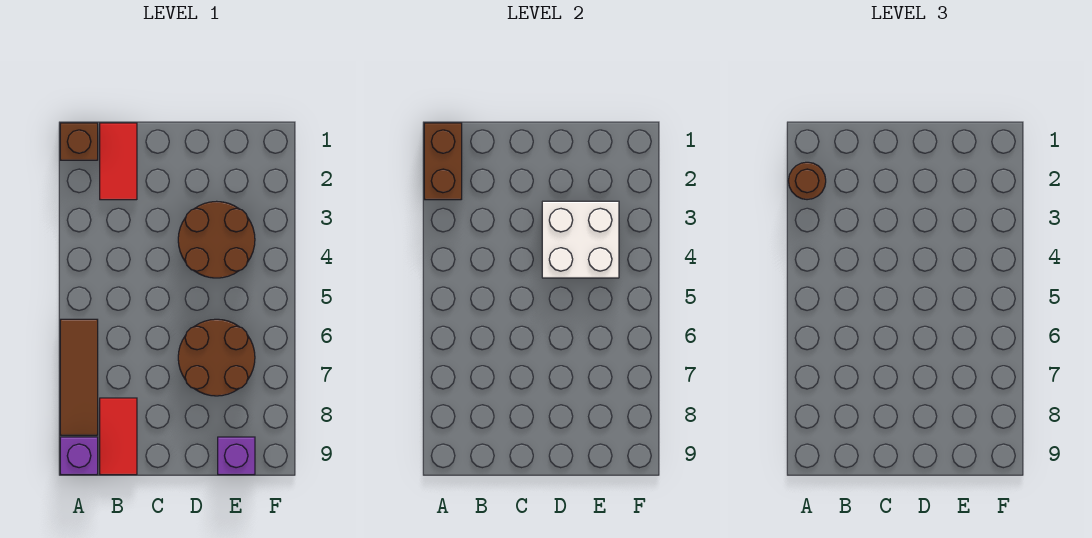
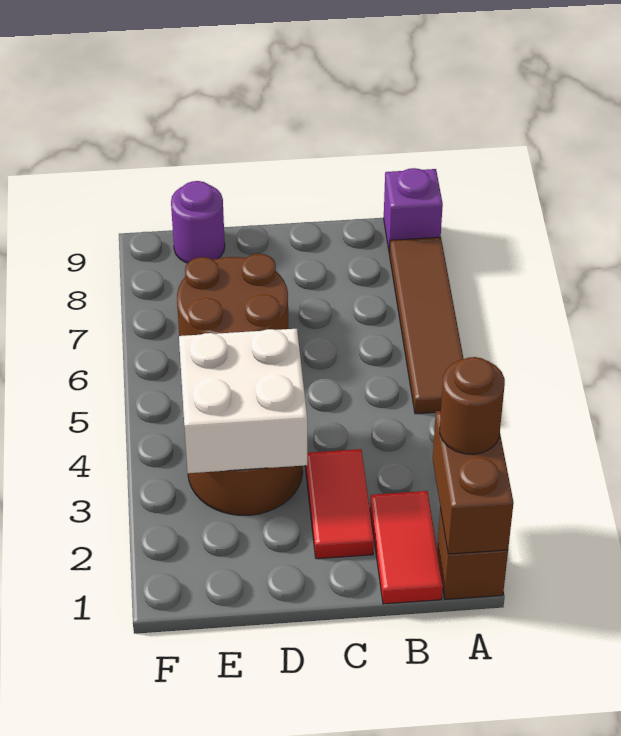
brown tile A6:A8 level 1 -> brown tile A5:A8 level 1
red tile B8:B9 level 1 -> red tile C2:C3 level 1
purple brick E9 level 1 -> purple round brick E9 level 1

**What is being asked**
If a line above holds the string "tile", count it; give the final total as the only output.

**Output for this exercise**
2